• [Task to carry out]: Please find the lines in the following records that hold "blue", and copy them.

Supplied data START

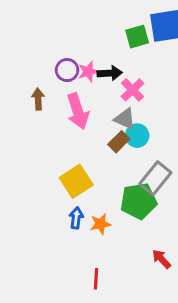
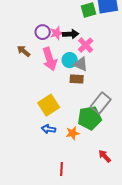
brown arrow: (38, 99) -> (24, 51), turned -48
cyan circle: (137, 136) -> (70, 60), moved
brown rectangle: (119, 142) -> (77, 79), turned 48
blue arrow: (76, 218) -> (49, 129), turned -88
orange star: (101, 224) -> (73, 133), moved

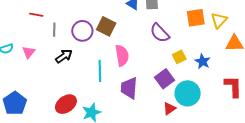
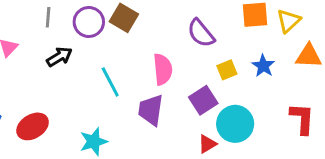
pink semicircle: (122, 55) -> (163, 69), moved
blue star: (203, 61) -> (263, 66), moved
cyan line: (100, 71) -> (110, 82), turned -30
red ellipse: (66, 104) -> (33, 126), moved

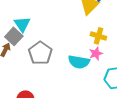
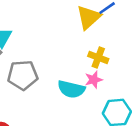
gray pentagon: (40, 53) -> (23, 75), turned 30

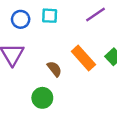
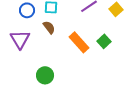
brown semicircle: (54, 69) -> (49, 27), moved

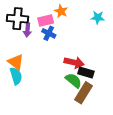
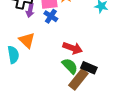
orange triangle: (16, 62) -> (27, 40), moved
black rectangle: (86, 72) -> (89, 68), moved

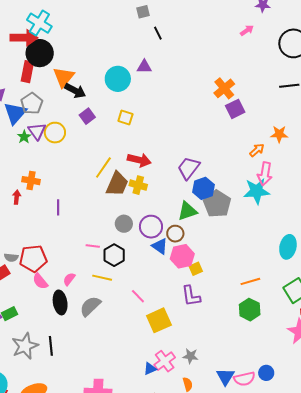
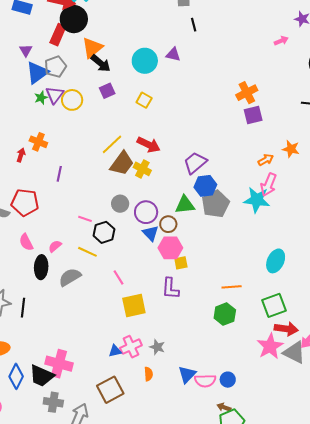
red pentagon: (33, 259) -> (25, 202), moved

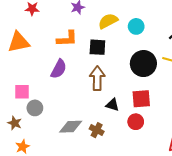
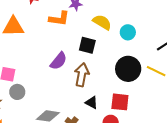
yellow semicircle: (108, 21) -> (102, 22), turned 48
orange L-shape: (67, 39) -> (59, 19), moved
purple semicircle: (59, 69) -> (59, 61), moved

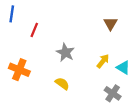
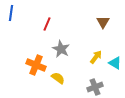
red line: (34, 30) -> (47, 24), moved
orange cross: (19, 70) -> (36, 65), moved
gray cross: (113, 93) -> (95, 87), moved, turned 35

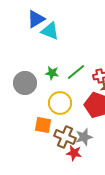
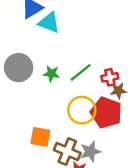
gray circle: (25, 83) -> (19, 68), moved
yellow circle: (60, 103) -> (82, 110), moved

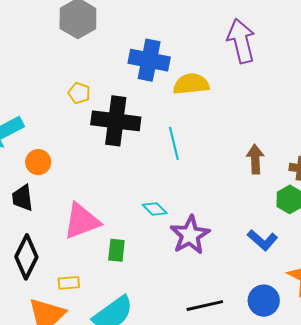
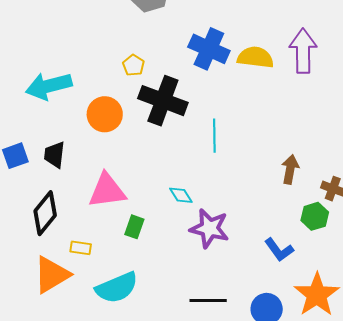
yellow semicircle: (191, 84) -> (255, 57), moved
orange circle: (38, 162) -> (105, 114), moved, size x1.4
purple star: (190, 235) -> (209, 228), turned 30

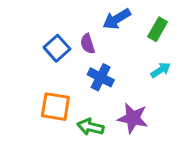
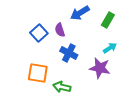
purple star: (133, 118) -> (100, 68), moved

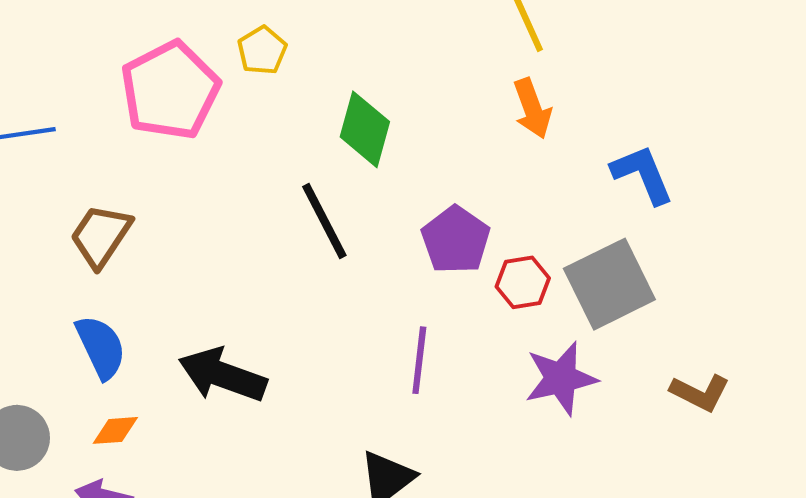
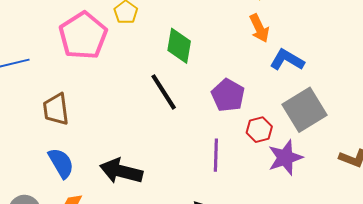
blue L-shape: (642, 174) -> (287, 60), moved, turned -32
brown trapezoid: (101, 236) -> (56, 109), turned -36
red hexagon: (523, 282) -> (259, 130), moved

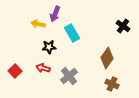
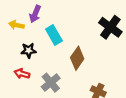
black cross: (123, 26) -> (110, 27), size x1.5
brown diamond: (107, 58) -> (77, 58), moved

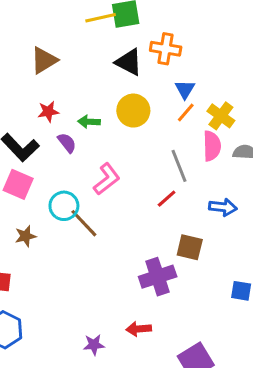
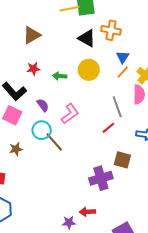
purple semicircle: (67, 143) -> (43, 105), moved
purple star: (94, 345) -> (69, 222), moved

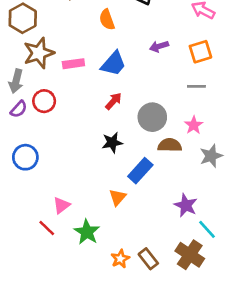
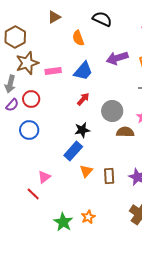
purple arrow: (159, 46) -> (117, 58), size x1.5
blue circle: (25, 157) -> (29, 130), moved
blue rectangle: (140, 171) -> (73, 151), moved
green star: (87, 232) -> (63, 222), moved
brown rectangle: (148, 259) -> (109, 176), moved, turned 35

Supplied data END

• [Task answer]:
blue arrow: (76, 218) -> (49, 129), turned -88
blue star: (203, 61) -> (263, 66), moved
blue L-shape: (642, 174) -> (287, 60), moved, turned -32
blue circle: (25, 157) -> (29, 130), moved
blue rectangle: (140, 171) -> (73, 151), moved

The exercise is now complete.